• [Assignment]
For each line below with the word "degrees", write out a copy.

• [Data shown]

# # # # # # #

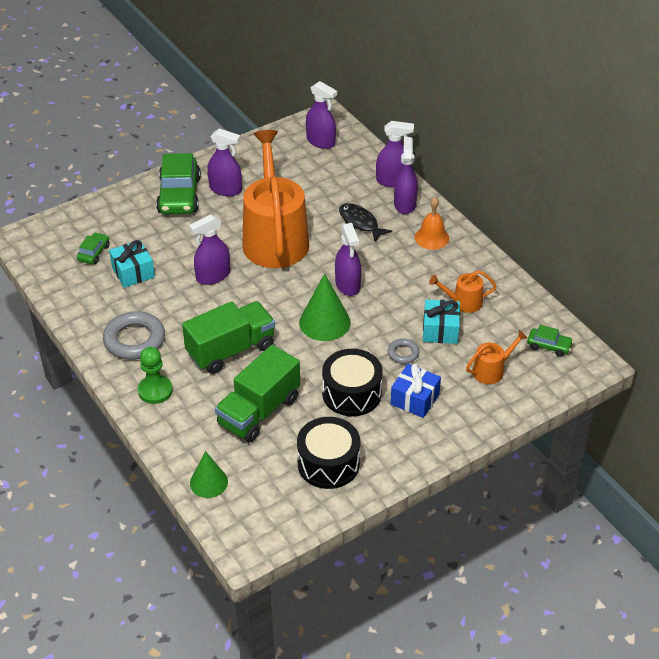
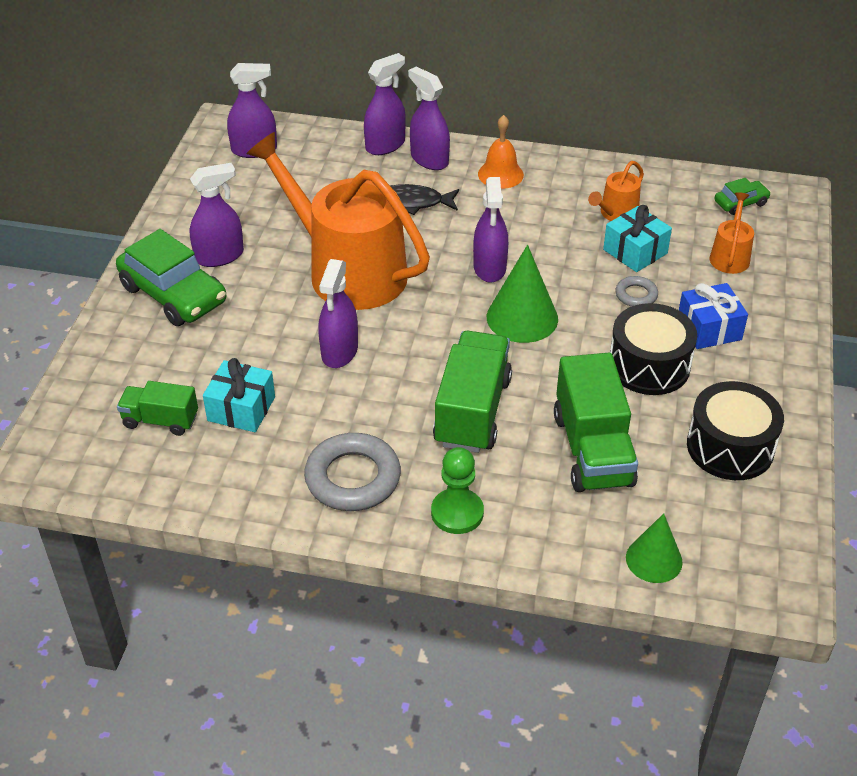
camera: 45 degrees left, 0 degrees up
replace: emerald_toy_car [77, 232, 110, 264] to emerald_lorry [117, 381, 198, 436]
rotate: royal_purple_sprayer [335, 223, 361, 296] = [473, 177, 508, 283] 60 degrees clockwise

# # # # # # #

• [Answer box]
camera: 45 degrees left, 0 degrees up
rotate: royal_purple_sprayer [335, 223, 361, 296] = [473, 177, 508, 283] 60 degrees clockwise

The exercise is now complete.